• Extracted records:
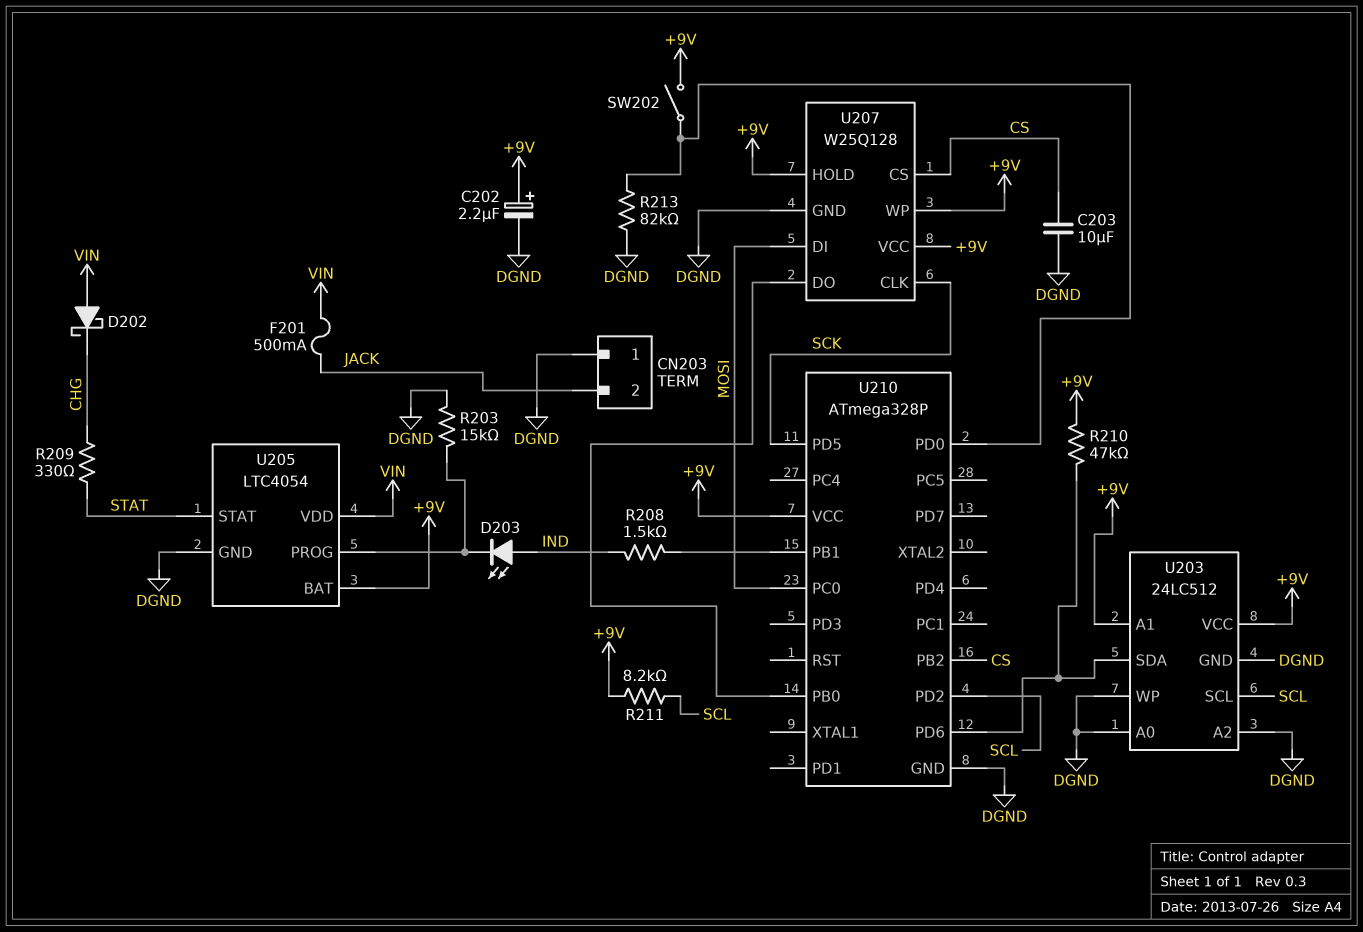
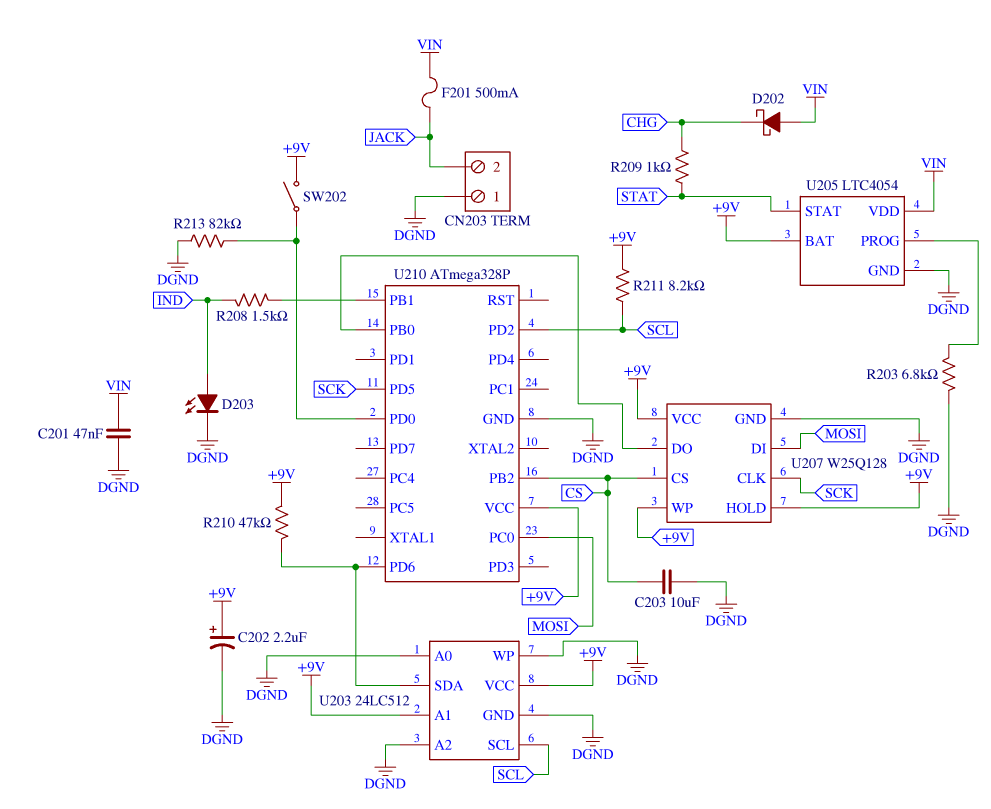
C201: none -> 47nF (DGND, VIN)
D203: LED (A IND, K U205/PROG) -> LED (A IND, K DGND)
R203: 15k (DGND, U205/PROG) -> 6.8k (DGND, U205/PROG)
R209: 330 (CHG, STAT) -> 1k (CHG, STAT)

==

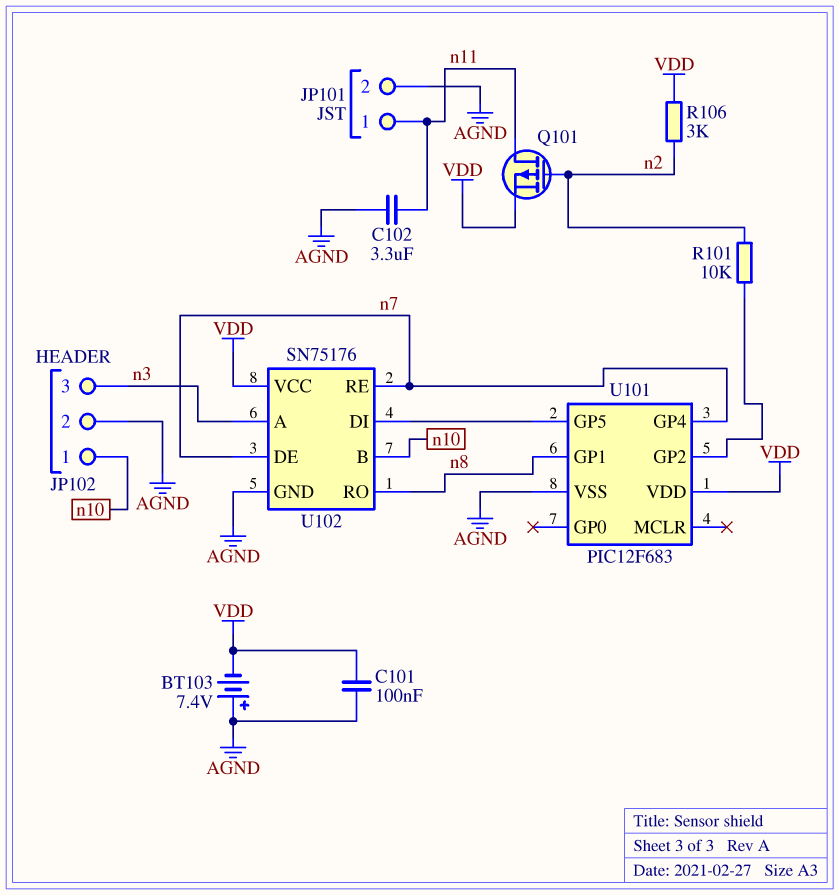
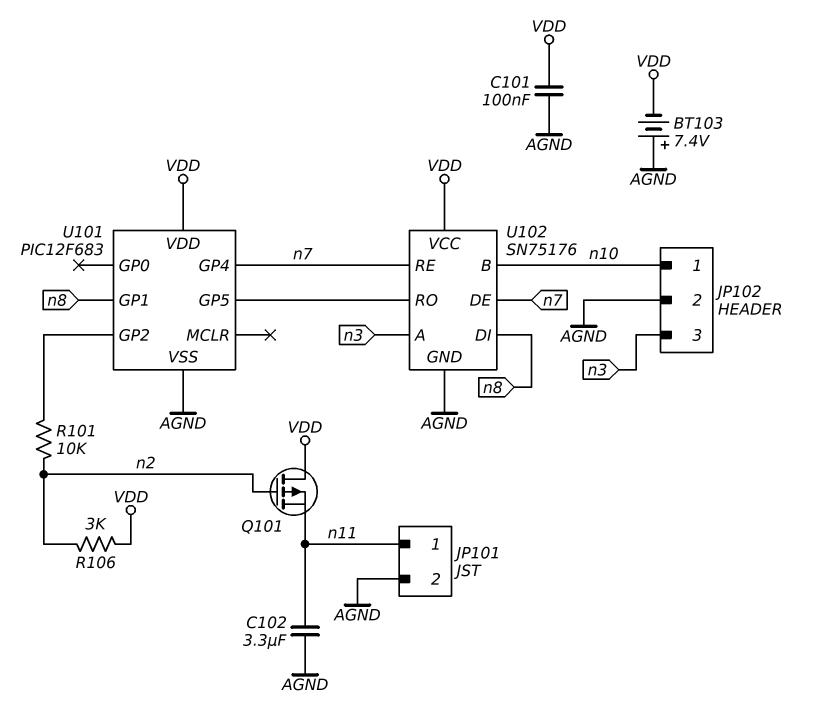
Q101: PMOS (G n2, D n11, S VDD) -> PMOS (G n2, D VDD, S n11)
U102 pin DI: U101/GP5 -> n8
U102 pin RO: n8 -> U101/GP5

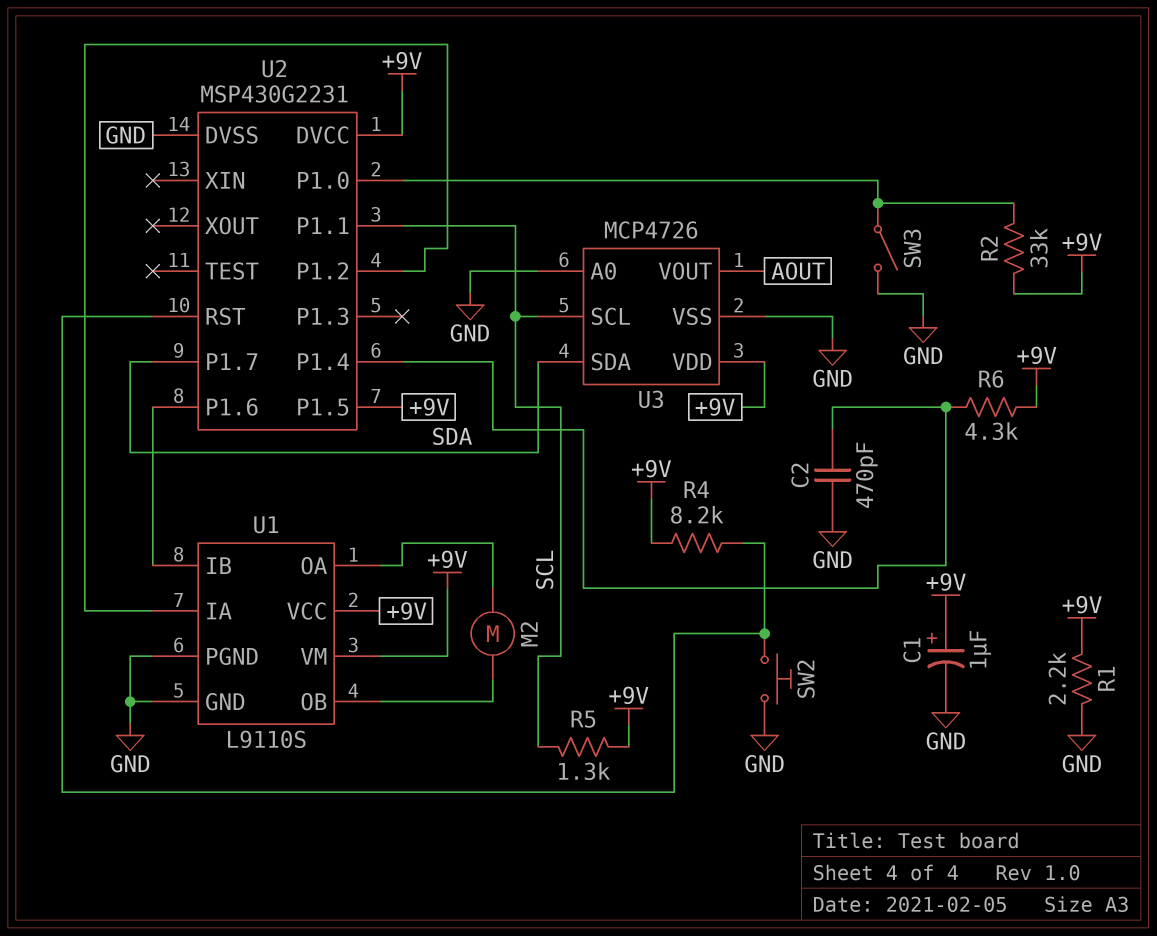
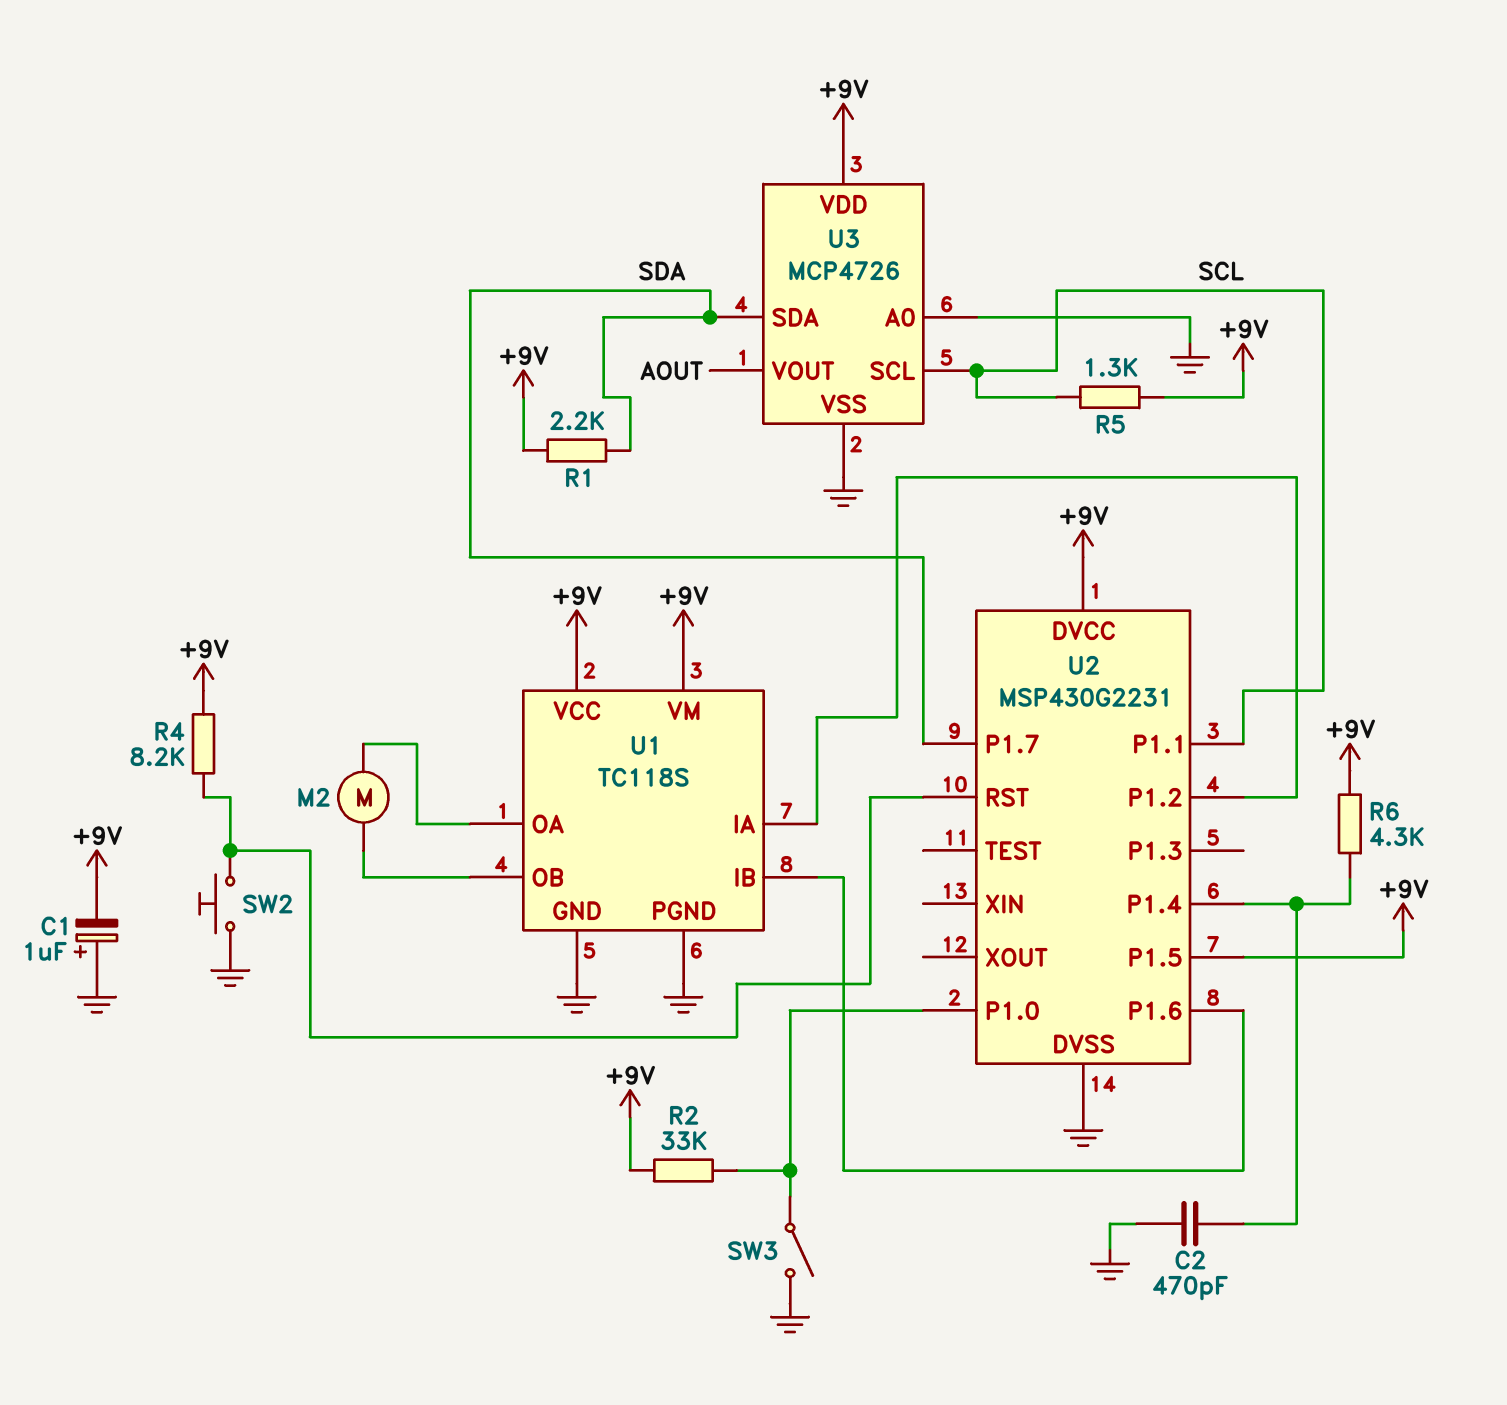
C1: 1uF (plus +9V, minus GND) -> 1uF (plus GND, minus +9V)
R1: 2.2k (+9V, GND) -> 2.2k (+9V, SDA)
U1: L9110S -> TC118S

* * *

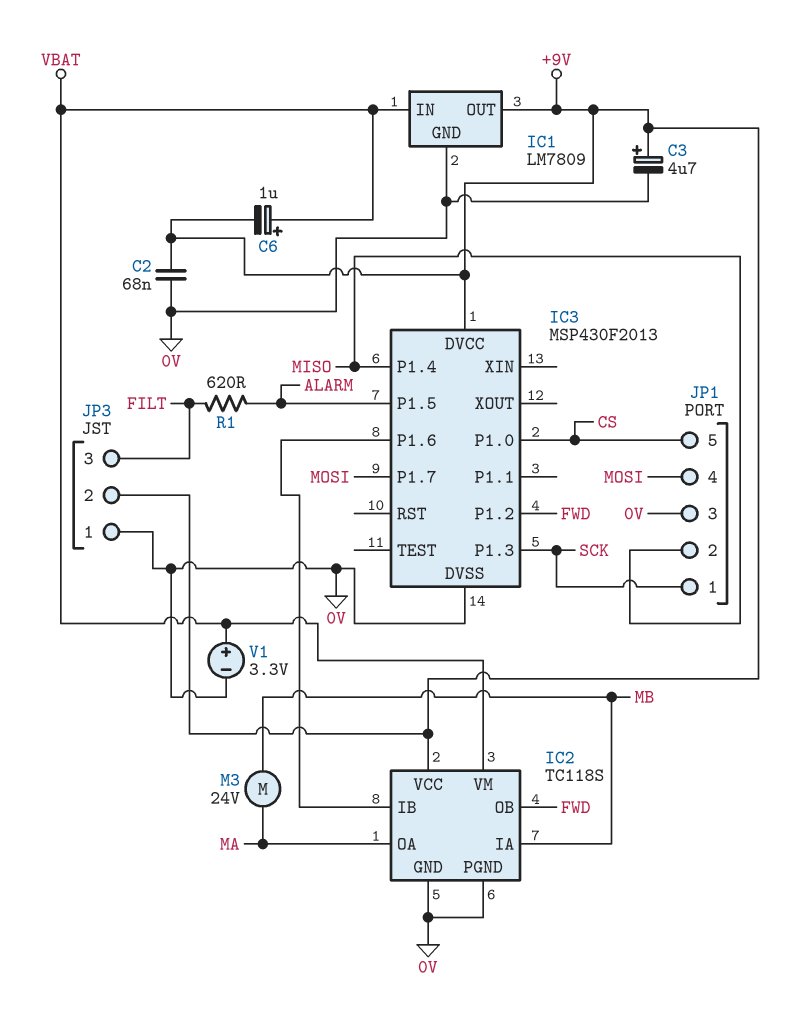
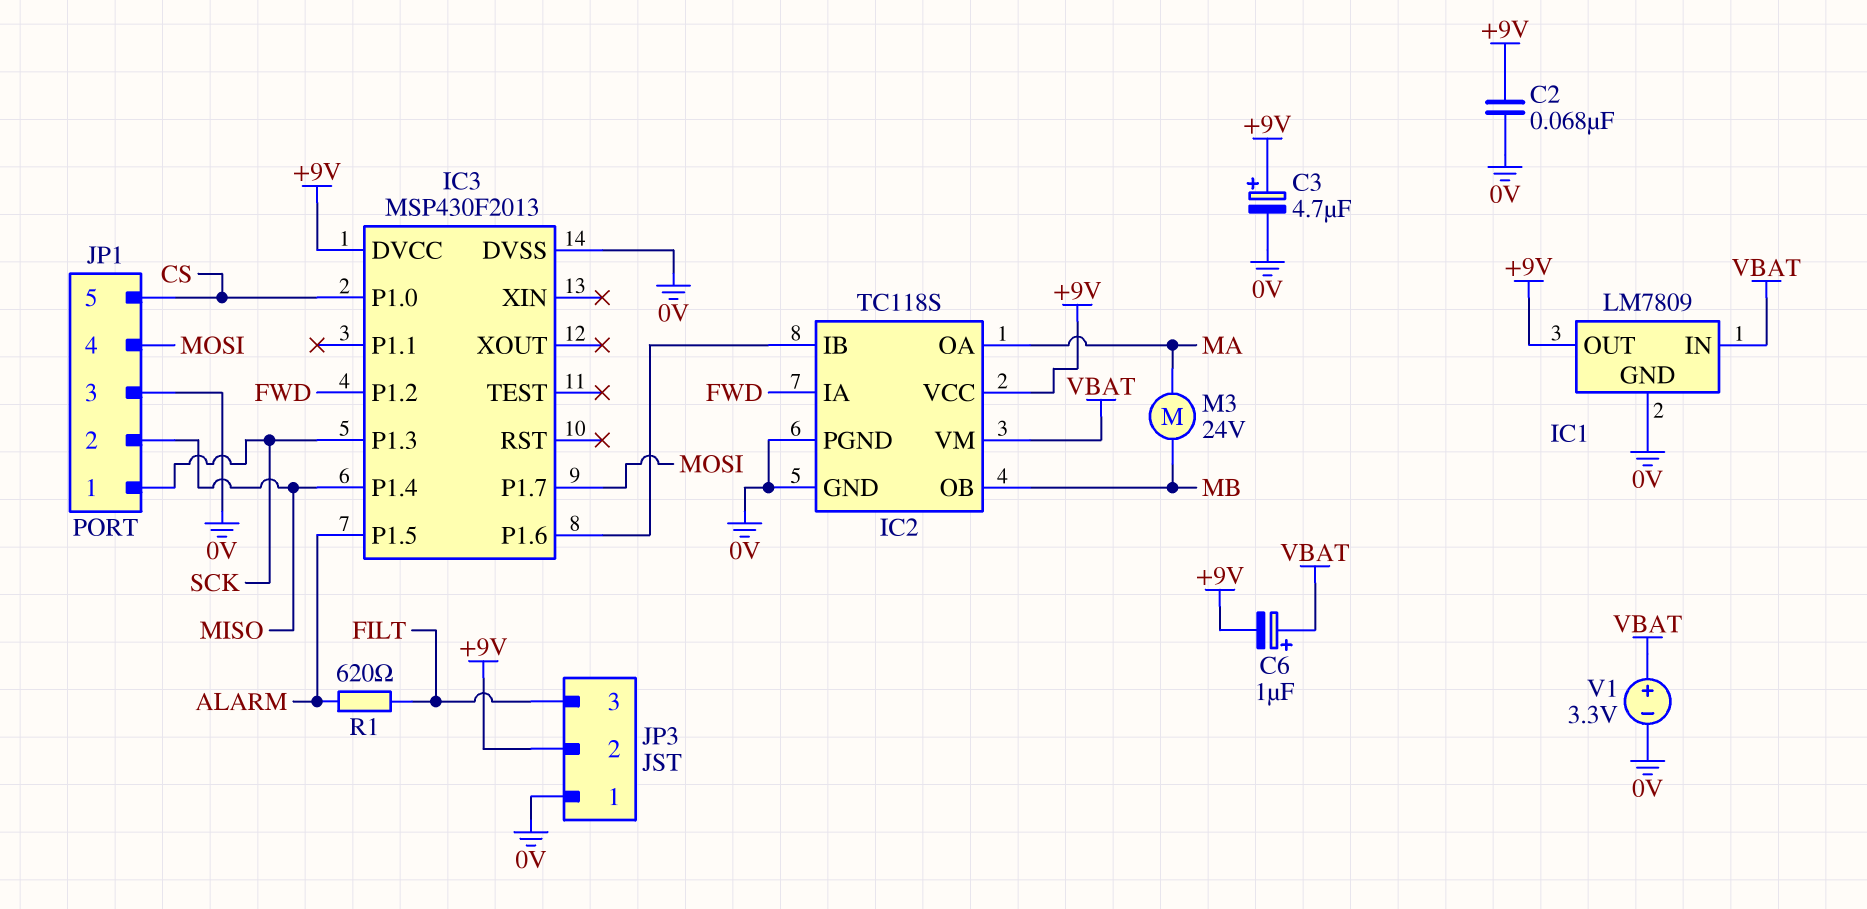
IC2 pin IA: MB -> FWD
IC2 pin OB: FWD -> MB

• Task directions: Although the records above contain pictures, the copy should not; retype exactly the lines from the one containing "Q101: PMOS (G" through the one containing "U1: L9110S -> TC118S".

• Task result:
Q101: PMOS (G n2, D n11, S VDD) -> PMOS (G n2, D VDD, S n11)
U102 pin DI: U101/GP5 -> n8
U102 pin RO: n8 -> U101/GP5

C1: 1uF (plus +9V, minus GND) -> 1uF (plus GND, minus +9V)
R1: 2.2k (+9V, GND) -> 2.2k (+9V, SDA)
U1: L9110S -> TC118S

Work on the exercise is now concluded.